Among the entries below, how many lines hold the word "purple"? Reply with the number only.

───── Exercise materials

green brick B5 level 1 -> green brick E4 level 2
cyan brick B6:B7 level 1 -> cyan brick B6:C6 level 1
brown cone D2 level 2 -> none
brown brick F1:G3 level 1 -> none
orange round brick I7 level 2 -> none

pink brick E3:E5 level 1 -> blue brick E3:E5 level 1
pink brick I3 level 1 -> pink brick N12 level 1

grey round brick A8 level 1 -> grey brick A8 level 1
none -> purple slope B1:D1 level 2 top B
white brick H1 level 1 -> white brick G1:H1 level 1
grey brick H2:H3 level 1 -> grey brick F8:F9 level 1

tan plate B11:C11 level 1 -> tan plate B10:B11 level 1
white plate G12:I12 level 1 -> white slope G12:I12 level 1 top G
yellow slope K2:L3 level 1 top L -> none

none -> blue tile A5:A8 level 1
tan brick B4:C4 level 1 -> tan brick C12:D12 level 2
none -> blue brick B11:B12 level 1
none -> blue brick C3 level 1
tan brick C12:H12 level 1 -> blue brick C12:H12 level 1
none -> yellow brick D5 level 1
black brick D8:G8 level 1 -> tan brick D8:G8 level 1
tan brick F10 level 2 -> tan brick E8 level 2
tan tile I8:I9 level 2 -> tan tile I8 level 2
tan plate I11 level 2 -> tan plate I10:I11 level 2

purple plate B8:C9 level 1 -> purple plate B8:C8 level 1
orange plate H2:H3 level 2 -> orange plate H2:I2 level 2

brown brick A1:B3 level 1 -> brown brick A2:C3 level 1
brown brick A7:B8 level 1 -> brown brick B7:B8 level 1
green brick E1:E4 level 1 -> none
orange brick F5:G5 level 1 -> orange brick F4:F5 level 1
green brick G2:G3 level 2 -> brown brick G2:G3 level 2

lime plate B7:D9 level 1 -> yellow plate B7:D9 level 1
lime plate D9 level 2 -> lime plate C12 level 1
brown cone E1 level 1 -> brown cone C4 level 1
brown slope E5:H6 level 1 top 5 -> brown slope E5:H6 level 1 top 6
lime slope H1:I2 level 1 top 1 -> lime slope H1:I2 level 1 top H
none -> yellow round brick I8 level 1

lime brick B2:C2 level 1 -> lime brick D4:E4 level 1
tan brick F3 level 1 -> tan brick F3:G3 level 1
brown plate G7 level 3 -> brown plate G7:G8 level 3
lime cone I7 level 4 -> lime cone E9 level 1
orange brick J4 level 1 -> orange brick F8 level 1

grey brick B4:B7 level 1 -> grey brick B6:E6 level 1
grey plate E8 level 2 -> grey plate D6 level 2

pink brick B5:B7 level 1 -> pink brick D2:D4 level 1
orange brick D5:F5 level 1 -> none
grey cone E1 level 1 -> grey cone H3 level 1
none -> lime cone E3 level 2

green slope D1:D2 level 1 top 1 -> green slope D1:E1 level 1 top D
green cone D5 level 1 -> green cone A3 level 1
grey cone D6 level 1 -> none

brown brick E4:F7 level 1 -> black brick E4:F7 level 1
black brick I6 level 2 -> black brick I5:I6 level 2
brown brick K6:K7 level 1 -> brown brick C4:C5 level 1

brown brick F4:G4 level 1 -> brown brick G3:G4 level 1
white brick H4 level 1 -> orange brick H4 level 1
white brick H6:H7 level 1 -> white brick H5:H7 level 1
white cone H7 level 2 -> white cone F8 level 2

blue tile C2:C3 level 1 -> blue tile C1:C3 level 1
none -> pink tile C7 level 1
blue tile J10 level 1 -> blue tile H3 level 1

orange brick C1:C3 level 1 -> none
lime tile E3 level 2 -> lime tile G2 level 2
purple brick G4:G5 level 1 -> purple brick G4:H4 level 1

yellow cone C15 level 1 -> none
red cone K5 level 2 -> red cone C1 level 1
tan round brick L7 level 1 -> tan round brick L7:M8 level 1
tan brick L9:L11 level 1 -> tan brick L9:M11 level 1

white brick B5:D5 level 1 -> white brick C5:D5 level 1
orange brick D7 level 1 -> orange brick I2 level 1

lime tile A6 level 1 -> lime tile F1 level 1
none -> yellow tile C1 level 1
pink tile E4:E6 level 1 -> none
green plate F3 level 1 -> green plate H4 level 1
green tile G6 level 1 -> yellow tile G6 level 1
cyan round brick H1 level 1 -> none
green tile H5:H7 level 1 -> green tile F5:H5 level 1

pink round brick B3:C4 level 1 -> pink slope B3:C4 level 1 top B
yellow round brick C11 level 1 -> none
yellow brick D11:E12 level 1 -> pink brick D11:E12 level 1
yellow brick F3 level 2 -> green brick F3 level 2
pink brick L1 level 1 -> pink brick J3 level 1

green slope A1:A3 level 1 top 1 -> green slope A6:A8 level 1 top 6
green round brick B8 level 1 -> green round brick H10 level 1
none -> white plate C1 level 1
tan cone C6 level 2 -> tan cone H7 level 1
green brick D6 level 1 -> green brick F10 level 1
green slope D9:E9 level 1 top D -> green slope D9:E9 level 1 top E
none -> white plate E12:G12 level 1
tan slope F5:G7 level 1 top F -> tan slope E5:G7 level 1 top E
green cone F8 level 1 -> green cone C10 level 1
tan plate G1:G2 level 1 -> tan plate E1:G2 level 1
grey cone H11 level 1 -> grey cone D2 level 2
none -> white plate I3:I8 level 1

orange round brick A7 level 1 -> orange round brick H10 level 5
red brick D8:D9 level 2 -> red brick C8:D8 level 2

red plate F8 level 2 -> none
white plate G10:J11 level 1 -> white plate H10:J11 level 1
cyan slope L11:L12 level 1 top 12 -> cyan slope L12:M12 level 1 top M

──────────

Exercise response |
3